STORED ROWS →
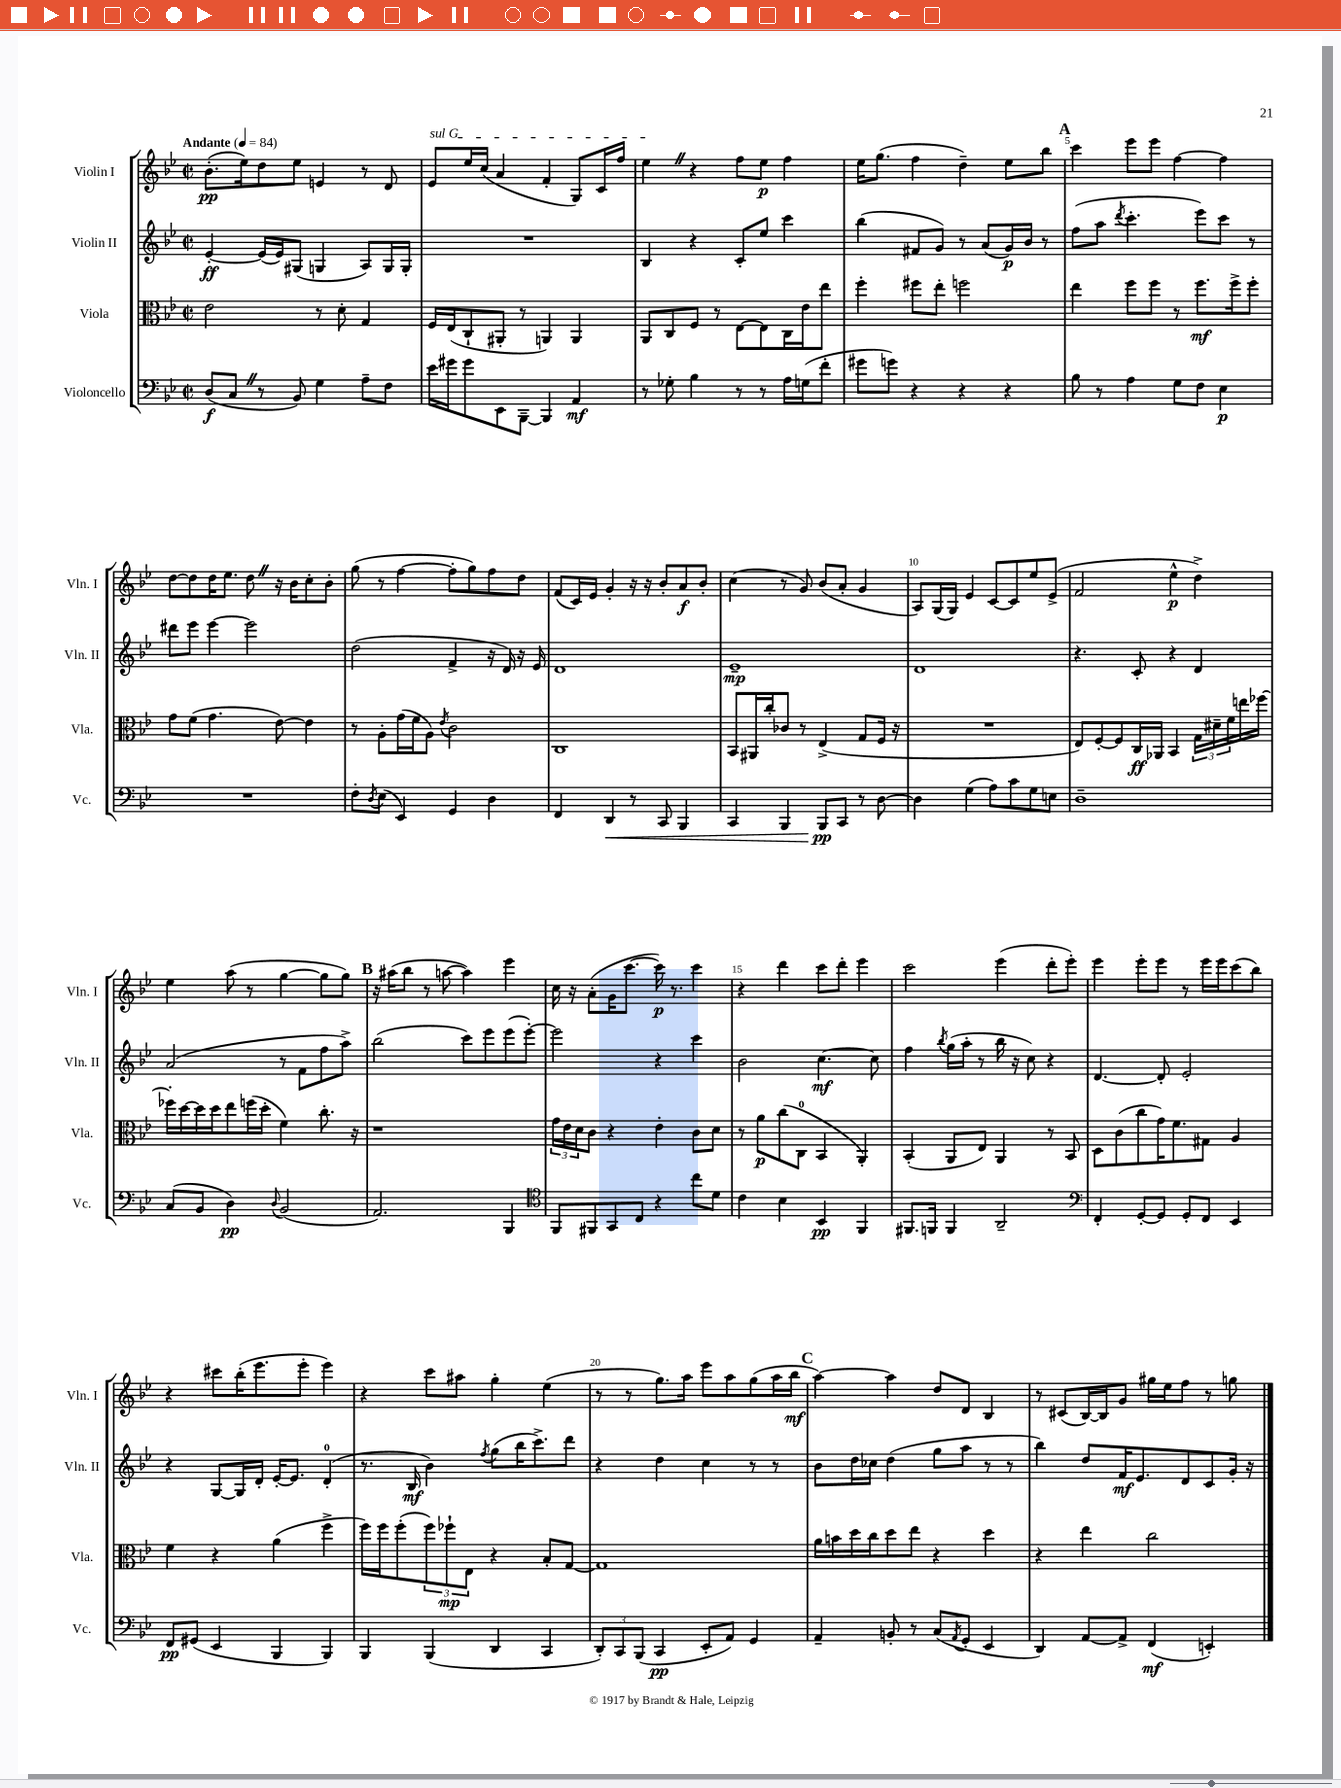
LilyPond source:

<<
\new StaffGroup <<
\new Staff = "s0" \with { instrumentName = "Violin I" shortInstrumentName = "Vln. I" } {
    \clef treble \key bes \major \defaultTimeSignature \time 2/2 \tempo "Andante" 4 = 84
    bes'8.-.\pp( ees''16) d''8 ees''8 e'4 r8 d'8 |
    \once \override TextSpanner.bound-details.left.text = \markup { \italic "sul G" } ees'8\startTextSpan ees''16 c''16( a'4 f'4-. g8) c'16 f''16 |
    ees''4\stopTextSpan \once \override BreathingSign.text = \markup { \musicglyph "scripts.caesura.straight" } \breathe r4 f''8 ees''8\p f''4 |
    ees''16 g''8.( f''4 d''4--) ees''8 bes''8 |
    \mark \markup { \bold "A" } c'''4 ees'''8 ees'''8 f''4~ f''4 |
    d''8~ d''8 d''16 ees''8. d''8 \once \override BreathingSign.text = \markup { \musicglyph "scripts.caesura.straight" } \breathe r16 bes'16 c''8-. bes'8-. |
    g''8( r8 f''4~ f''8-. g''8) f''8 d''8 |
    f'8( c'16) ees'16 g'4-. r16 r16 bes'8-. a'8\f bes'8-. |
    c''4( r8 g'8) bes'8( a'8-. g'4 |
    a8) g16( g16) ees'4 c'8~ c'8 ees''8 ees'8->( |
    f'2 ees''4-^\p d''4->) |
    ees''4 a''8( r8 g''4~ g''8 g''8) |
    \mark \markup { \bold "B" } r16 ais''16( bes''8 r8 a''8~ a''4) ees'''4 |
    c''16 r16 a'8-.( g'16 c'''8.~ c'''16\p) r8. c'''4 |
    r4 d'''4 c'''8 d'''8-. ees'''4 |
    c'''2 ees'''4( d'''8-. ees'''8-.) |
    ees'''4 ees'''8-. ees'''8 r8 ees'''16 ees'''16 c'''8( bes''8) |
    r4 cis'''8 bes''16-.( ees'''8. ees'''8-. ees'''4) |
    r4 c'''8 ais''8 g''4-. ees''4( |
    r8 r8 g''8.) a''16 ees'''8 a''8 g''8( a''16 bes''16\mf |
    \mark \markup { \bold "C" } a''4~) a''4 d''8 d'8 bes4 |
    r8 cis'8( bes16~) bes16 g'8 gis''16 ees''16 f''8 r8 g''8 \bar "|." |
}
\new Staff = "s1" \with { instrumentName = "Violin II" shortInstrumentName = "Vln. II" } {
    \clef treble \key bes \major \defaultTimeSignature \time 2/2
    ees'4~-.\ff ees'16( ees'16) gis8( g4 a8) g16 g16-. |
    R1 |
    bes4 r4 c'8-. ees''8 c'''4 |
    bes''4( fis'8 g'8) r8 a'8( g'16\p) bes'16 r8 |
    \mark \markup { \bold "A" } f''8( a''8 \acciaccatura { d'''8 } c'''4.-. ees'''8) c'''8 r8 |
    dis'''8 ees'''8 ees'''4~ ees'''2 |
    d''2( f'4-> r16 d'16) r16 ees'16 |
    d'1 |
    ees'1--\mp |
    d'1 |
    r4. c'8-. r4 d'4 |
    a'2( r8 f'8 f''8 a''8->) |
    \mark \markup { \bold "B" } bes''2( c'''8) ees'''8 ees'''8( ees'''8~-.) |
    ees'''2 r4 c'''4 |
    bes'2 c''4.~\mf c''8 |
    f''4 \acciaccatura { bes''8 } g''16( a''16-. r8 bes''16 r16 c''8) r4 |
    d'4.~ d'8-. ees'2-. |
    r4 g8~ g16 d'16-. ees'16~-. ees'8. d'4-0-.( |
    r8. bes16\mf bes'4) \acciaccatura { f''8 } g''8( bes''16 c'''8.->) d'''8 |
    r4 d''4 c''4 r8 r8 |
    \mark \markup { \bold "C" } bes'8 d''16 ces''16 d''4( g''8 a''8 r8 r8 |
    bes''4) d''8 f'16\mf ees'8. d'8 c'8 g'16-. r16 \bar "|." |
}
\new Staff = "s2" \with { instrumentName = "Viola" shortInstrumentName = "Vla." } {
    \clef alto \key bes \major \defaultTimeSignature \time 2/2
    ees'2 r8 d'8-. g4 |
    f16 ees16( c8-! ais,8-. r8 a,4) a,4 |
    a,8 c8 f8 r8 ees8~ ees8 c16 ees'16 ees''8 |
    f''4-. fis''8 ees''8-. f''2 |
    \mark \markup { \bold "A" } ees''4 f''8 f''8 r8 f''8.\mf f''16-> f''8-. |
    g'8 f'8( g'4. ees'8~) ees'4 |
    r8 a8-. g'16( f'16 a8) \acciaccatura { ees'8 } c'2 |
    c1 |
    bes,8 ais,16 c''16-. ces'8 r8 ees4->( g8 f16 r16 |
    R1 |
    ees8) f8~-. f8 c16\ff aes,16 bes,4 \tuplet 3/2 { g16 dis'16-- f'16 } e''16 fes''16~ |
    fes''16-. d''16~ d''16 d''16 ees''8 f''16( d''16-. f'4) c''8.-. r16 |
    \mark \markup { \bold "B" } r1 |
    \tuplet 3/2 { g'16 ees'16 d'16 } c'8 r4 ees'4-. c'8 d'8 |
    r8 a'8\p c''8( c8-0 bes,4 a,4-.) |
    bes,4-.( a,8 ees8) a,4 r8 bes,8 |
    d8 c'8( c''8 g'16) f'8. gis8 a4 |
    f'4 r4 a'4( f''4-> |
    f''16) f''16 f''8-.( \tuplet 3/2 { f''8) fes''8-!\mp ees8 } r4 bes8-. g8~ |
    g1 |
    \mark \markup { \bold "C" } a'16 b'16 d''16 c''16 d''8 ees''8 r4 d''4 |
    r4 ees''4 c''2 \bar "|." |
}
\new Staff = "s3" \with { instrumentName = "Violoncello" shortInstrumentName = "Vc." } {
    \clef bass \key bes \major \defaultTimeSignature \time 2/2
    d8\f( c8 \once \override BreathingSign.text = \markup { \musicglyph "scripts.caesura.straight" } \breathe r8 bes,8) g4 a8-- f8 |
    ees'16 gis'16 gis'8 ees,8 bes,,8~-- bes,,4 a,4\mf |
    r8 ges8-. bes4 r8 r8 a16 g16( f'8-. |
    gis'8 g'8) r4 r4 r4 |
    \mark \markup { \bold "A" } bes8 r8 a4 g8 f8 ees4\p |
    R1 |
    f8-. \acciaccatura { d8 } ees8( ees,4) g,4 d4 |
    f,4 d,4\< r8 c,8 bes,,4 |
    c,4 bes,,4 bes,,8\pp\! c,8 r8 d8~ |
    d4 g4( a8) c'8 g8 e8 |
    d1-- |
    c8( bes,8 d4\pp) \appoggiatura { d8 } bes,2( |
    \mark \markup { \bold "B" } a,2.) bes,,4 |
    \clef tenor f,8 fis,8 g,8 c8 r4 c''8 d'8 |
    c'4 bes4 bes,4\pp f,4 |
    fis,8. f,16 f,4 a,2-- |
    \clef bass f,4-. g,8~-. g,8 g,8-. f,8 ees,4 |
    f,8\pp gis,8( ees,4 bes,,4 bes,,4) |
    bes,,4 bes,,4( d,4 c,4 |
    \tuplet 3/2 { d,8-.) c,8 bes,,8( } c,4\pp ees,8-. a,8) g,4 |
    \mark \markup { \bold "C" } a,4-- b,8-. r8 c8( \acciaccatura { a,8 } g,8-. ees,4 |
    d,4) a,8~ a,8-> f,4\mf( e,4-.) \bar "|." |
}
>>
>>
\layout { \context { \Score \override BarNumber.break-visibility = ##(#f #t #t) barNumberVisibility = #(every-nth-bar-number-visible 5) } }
---
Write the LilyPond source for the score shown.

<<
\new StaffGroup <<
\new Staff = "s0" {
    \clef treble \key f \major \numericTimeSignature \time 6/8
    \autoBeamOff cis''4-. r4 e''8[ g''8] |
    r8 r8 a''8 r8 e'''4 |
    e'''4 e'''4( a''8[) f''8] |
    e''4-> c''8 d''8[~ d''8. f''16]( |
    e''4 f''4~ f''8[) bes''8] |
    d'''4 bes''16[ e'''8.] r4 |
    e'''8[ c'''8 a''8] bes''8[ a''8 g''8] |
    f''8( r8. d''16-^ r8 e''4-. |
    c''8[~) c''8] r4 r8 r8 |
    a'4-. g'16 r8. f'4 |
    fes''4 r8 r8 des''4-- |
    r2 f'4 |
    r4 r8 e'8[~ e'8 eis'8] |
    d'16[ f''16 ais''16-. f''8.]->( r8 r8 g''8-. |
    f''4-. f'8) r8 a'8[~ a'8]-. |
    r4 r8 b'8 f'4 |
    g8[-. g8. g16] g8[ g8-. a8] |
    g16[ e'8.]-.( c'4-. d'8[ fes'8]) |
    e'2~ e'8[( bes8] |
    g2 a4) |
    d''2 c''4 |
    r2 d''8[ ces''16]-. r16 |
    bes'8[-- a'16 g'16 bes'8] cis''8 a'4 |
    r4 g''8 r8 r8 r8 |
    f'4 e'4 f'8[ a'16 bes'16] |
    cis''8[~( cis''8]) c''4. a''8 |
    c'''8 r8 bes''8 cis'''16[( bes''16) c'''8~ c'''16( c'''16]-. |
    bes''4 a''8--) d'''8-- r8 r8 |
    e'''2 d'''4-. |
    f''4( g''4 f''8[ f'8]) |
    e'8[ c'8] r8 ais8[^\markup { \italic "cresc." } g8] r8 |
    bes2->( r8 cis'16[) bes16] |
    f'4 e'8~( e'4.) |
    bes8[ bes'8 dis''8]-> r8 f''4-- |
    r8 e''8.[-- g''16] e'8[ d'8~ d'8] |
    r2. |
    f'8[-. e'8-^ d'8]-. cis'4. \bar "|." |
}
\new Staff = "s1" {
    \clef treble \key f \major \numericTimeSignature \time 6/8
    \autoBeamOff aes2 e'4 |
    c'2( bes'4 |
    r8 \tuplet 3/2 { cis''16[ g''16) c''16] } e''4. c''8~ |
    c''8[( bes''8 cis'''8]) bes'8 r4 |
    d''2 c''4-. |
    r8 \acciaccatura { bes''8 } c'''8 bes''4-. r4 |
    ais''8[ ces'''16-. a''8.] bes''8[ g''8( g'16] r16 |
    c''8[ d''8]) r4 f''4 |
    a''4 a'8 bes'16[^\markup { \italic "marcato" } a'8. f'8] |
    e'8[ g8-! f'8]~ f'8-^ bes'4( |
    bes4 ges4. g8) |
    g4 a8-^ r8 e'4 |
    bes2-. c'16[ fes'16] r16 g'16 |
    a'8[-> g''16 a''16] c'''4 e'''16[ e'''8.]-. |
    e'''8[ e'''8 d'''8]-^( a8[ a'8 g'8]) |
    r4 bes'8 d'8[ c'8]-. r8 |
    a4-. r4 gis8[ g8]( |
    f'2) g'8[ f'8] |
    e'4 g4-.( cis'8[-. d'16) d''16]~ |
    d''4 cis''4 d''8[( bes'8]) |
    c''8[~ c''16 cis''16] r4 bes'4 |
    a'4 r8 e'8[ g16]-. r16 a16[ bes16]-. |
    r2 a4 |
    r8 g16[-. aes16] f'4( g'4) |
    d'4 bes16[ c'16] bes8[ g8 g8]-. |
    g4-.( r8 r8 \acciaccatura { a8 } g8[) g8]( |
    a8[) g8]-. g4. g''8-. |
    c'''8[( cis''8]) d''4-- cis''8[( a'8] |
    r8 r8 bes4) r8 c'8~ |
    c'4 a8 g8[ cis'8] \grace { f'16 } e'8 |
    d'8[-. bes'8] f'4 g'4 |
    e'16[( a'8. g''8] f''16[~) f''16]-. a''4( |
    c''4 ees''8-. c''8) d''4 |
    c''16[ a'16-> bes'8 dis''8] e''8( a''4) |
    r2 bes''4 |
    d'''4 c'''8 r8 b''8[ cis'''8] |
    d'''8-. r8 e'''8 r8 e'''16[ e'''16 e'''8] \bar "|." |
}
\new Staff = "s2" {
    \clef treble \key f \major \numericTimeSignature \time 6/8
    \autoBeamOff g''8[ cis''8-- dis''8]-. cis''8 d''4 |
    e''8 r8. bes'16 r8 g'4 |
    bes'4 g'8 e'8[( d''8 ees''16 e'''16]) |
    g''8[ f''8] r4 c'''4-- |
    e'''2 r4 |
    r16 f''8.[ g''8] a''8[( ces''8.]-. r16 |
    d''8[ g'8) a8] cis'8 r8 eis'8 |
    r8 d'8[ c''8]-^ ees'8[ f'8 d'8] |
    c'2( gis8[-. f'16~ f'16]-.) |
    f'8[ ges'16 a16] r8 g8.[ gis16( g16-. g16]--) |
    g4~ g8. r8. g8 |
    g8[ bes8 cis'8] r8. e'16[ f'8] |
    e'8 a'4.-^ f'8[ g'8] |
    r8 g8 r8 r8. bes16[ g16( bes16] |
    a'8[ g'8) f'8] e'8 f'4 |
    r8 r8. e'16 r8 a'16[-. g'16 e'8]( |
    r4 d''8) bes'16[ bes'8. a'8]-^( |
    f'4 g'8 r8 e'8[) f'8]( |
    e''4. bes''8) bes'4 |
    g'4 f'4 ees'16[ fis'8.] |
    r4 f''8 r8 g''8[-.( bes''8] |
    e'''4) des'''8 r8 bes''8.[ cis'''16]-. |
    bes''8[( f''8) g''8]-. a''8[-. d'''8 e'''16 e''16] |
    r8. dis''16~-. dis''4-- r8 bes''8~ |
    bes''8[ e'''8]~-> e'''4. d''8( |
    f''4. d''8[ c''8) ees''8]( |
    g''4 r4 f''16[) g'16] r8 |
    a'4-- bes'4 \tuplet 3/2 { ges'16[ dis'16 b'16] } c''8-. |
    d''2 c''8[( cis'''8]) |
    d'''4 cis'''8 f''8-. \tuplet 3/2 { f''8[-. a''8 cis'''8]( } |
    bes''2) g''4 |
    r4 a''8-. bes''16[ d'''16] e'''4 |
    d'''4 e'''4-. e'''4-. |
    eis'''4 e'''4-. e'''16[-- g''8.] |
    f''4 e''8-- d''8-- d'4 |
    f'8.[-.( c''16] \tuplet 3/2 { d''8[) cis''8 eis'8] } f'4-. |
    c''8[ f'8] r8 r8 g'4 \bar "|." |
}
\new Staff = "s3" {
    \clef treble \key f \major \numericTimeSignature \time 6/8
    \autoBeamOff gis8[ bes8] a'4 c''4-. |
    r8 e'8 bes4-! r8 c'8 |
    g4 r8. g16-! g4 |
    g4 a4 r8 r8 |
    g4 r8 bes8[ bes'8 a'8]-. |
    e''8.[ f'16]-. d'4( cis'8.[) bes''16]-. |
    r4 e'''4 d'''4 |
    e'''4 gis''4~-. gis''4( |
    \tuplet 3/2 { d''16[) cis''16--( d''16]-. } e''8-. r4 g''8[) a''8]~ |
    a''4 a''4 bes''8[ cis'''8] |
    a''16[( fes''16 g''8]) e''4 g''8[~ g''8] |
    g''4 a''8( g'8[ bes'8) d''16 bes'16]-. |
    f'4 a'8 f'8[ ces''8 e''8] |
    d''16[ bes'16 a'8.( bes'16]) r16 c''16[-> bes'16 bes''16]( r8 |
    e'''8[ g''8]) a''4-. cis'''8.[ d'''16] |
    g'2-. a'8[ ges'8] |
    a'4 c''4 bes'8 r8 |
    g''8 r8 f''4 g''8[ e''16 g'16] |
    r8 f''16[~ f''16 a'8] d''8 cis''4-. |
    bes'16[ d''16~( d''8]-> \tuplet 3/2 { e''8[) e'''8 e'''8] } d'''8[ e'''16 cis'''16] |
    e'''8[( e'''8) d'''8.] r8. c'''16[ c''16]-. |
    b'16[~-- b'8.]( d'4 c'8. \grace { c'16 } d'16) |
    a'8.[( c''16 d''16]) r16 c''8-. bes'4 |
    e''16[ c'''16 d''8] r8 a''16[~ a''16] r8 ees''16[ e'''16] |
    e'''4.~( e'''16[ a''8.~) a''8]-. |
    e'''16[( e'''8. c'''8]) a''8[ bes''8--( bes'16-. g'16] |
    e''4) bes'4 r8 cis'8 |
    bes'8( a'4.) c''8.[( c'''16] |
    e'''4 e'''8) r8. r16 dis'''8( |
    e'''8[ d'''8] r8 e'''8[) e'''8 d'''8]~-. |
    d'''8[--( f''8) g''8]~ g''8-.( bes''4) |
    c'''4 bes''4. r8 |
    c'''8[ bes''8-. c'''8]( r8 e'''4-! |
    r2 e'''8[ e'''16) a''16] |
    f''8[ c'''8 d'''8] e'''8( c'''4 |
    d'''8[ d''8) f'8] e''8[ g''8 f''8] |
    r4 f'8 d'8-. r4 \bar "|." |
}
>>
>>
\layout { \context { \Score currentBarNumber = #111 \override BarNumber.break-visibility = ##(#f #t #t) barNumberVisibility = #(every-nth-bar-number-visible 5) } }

WHAT IS REQUIRED → Count the lines in the records that contain the string "grace", treating uppercase and lowercase as different. Reply with the number alone.

OUTPUT FOR THIS EXERCISE → 2